[Task brief]
Change "center point" to "midpoint" throughout the listing below and reproduce the lines with nothing else altered.

(Item position listing)
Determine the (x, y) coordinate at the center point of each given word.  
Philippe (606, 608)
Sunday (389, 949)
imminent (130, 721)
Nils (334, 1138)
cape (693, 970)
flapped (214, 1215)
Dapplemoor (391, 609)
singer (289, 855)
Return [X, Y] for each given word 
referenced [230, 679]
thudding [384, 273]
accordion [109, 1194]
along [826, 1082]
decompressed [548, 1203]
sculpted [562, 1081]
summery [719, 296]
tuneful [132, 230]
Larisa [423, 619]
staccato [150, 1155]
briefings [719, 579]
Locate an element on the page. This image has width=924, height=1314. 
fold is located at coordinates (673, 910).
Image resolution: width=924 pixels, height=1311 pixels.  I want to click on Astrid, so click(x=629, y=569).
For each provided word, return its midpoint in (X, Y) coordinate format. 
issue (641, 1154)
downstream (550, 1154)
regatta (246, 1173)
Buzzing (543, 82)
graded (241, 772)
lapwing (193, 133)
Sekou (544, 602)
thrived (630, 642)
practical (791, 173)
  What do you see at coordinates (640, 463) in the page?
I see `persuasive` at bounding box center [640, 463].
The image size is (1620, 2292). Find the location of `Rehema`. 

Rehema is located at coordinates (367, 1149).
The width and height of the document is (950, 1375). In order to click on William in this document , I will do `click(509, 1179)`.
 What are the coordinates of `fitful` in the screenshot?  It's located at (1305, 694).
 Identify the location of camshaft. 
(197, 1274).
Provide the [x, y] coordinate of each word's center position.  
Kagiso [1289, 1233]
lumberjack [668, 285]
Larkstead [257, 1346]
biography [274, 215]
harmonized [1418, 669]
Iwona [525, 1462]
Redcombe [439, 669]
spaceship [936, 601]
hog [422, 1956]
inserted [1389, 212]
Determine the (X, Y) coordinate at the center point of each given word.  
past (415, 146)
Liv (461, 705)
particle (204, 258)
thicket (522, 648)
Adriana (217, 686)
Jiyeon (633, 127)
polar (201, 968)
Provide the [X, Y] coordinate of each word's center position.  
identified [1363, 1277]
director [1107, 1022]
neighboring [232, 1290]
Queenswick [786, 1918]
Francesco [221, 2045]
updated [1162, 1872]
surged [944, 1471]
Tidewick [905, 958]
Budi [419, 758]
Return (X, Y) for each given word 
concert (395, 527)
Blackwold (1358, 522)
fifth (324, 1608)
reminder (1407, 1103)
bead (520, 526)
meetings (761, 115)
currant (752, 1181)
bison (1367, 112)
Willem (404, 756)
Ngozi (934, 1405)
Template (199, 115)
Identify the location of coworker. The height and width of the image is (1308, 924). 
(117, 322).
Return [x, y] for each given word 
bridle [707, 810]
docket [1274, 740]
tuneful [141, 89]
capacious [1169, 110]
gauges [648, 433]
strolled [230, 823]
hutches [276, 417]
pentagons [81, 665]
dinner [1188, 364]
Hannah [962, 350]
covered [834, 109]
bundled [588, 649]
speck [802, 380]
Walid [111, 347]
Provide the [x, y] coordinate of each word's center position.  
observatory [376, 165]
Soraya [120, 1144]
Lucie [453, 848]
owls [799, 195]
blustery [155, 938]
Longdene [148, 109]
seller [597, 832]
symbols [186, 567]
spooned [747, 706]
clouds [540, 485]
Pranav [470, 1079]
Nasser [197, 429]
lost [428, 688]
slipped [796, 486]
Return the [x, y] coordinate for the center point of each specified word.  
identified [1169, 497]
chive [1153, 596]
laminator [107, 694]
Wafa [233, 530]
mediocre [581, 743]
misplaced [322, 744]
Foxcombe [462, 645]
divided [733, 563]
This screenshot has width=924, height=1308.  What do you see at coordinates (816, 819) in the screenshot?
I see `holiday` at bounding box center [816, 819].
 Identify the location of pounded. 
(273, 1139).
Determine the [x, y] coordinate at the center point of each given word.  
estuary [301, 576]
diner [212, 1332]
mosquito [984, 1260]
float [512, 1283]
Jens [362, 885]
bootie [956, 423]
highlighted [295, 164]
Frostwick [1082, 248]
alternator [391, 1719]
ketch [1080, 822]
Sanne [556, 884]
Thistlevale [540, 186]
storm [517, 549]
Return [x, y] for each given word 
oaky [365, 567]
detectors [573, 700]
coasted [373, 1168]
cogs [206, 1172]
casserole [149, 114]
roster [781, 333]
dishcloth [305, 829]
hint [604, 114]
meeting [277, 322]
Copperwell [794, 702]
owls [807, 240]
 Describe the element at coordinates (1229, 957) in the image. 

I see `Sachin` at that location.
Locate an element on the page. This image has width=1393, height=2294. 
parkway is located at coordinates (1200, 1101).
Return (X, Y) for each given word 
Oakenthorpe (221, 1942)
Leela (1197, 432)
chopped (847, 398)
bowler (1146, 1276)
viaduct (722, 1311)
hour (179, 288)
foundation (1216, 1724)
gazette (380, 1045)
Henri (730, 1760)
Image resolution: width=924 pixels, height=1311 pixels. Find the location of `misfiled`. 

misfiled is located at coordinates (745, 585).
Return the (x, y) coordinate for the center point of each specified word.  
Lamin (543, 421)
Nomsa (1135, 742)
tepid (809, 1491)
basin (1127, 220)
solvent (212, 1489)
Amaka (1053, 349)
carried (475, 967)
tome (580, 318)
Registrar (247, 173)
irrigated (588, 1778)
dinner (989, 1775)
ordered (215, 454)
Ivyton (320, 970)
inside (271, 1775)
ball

[The reply]
Determine the (x, y) coordinate at the midpoint of each given word.  
Philippe (606, 608)
Sunday (389, 949)
imminent (130, 721)
Nils (334, 1138)
cape (693, 970)
flapped (214, 1215)
Dapplemoor (391, 609)
singer (289, 855)
Return [X, Y] for each given word 
referenced [230, 679]
thudding [384, 273]
accordion [109, 1194]
along [826, 1082]
decompressed [548, 1203]
sculpted [562, 1081]
summery [719, 296]
tuneful [132, 230]
Larisa [423, 619]
staccato [150, 1155]
briefings [719, 579]
Locate an element on the page. This image has width=924, height=1314. 
fold is located at coordinates (673, 910).
Image resolution: width=924 pixels, height=1311 pixels.  I want to click on Astrid, so click(x=629, y=569).
For each provided word, return its midpoint in (X, Y) coordinate format. 
issue (641, 1154)
downstream (550, 1154)
regatta (246, 1173)
Buzzing (543, 82)
graded (241, 772)
lapwing (193, 133)
Sekou (544, 602)
thrived (630, 642)
practical (791, 173)
  What do you see at coordinates (640, 463) in the page?
I see `persuasive` at bounding box center [640, 463].
The image size is (1620, 2292). Find the location of `Rehema`. 

Rehema is located at coordinates (367, 1149).
The width and height of the document is (950, 1375). In order to click on William in this document , I will do `click(509, 1179)`.
 What are the coordinates of `fitful` in the screenshot?  It's located at (1305, 694).
 Identify the location of camshaft. 
(197, 1274).
Provide the [x, y] coordinate of each word's center position.  
Kagiso [1289, 1233]
lumberjack [668, 285]
Larkstead [257, 1346]
biography [274, 215]
harmonized [1418, 669]
Iwona [525, 1462]
Redcombe [439, 669]
spaceship [936, 601]
hog [422, 1956]
inserted [1389, 212]
Determine the (X, Y) coordinate at the midpoint of each given word.  
past (415, 146)
Liv (461, 705)
particle (204, 258)
thicket (522, 648)
Adriana (217, 686)
Jiyeon (633, 127)
polar (201, 968)
Provide the [X, Y] coordinate of each word's center position.  
identified [1363, 1277]
director [1107, 1022]
neighboring [232, 1290]
Queenswick [786, 1918]
Francesco [221, 2045]
updated [1162, 1872]
surged [944, 1471]
Tidewick [905, 958]
Budi [419, 758]
Return (X, Y) for each given word 
concert (395, 527)
Blackwold (1358, 522)
fifth (324, 1608)
reminder (1407, 1103)
bead (520, 526)
meetings (761, 115)
currant (752, 1181)
bison (1367, 112)
Willem (404, 756)
Ngozi (934, 1405)
Template (199, 115)
Identify the location of coworker. The height and width of the image is (1308, 924). 
(117, 322).
Return [x, y] for each given word 
bridle [707, 810]
docket [1274, 740]
tuneful [141, 89]
capacious [1169, 110]
gauges [648, 433]
strolled [230, 823]
hutches [276, 417]
pentagons [81, 665]
dinner [1188, 364]
Hannah [962, 350]
covered [834, 109]
bundled [588, 649]
speck [802, 380]
Walid [111, 347]
Provide the [x, y] coordinate of each word's center position.  
observatory [376, 165]
Soraya [120, 1144]
Lucie [453, 848]
owls [799, 195]
blustery [155, 938]
Longdene [148, 109]
seller [597, 832]
symbols [186, 567]
spooned [747, 706]
clouds [540, 485]
Pranav [470, 1079]
Nasser [197, 429]
lost [428, 688]
slipped [796, 486]
Return the [x, y] coordinate for the midpoint of each specified word.  
identified [1169, 497]
chive [1153, 596]
laminator [107, 694]
Wafa [233, 530]
mediocre [581, 743]
misplaced [322, 744]
Foxcombe [462, 645]
divided [733, 563]
This screenshot has width=924, height=1308.  What do you see at coordinates (816, 819) in the screenshot?
I see `holiday` at bounding box center [816, 819].
 Identify the location of pounded. 
(273, 1139).
Determine the [x, y] coordinate at the midpoint of each given word.  
estuary [301, 576]
diner [212, 1332]
mosquito [984, 1260]
float [512, 1283]
Jens [362, 885]
bootie [956, 423]
highlighted [295, 164]
Frostwick [1082, 248]
alternator [391, 1719]
ketch [1080, 822]
Sanne [556, 884]
Thistlevale [540, 186]
storm [517, 549]
Return [x, y] for each given word 
oaky [365, 567]
detectors [573, 700]
coasted [373, 1168]
cogs [206, 1172]
casserole [149, 114]
roster [781, 333]
dishcloth [305, 829]
hint [604, 114]
meeting [277, 322]
Copperwell [794, 702]
owls [807, 240]
 Describe the element at coordinates (1229, 957) in the image. 

I see `Sachin` at that location.
Locate an element on the page. This image has width=1393, height=2294. 
parkway is located at coordinates (1200, 1101).
Return (X, Y) for each given word 
Oakenthorpe (221, 1942)
Leela (1197, 432)
chopped (847, 398)
bowler (1146, 1276)
viaduct (722, 1311)
hour (179, 288)
foundation (1216, 1724)
gazette (380, 1045)
Henri (730, 1760)
Image resolution: width=924 pixels, height=1311 pixels. Find the location of `misfiled`. 

misfiled is located at coordinates (745, 585).
Return the (x, y) coordinate for the midpoint of each specified word.  
Lamin (543, 421)
Nomsa (1135, 742)
tepid (809, 1491)
basin (1127, 220)
solvent (212, 1489)
Amaka (1053, 349)
carried (475, 967)
tome (580, 318)
Registrar (247, 173)
irrigated (588, 1778)
dinner (989, 1775)
ordered (215, 454)
Ivyton (320, 970)
inside (271, 1775)
ball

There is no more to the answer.